Exercise goal: What lines of the material hold the string "yellow"? Pull each of them out.

Information supplied:
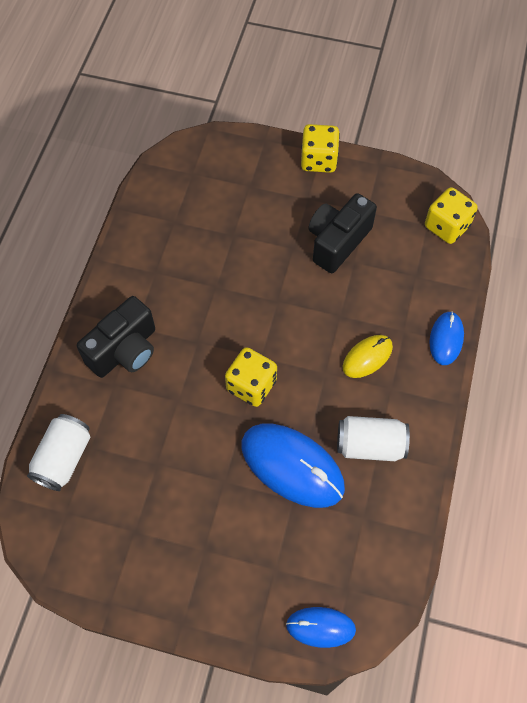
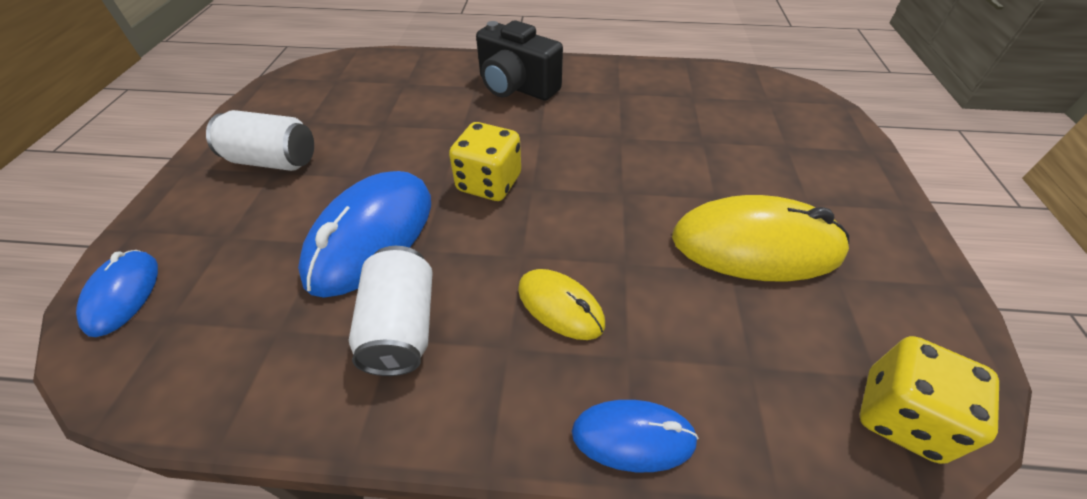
camera: 80 degrees right, 15 degrees down
white can [27,414,90,491] -> white can moved to [206,110,314,171]
yellow dice [301,124,340,173] -> none
black camera [308,193,377,273] -> yellow mouse [672,195,849,281]

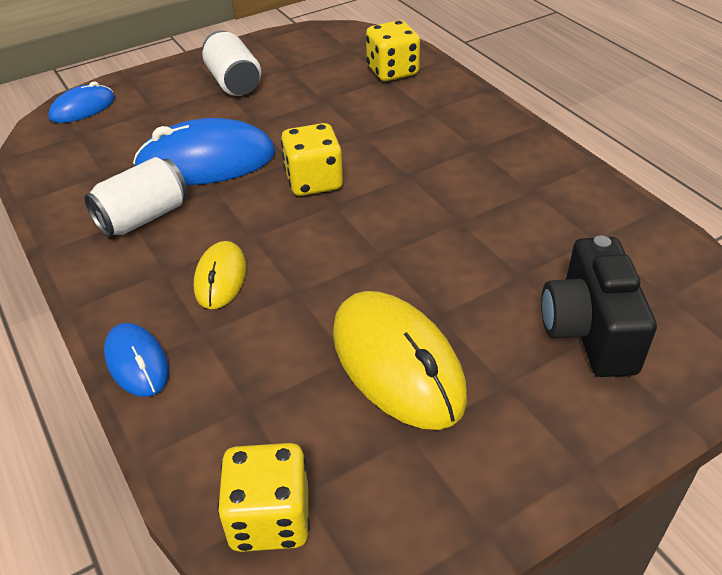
camera: 55 degrees right, 5 degrees down
black camera [476,20,563,101] -> black camera moved to [541,235,657,377]
none -> yellow dice [366,20,420,81]

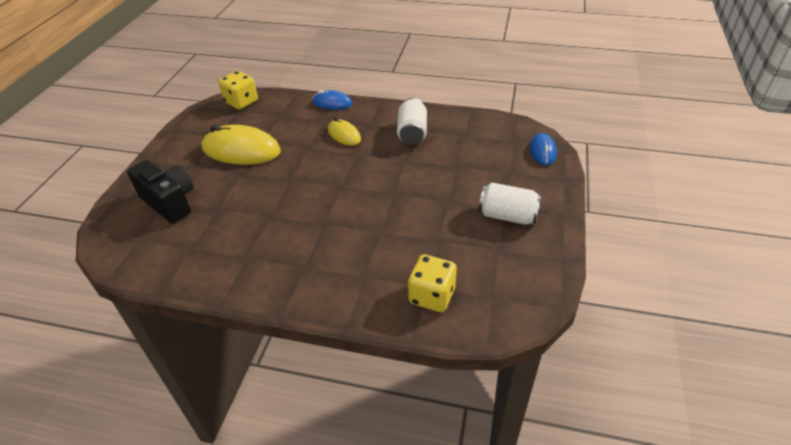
camera: 135 degrees right, 0 degrees up
blue mouse [133,118,275,185] -> none
yellow dice [281,123,343,196] -> none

Solution for this problem:
yellow dice [301,124,340,173] -> none
black camera [308,193,377,273] -> yellow mouse [672,195,849,281]
none -> yellow dice [366,20,420,81]
yellow dice [281,123,343,196] -> none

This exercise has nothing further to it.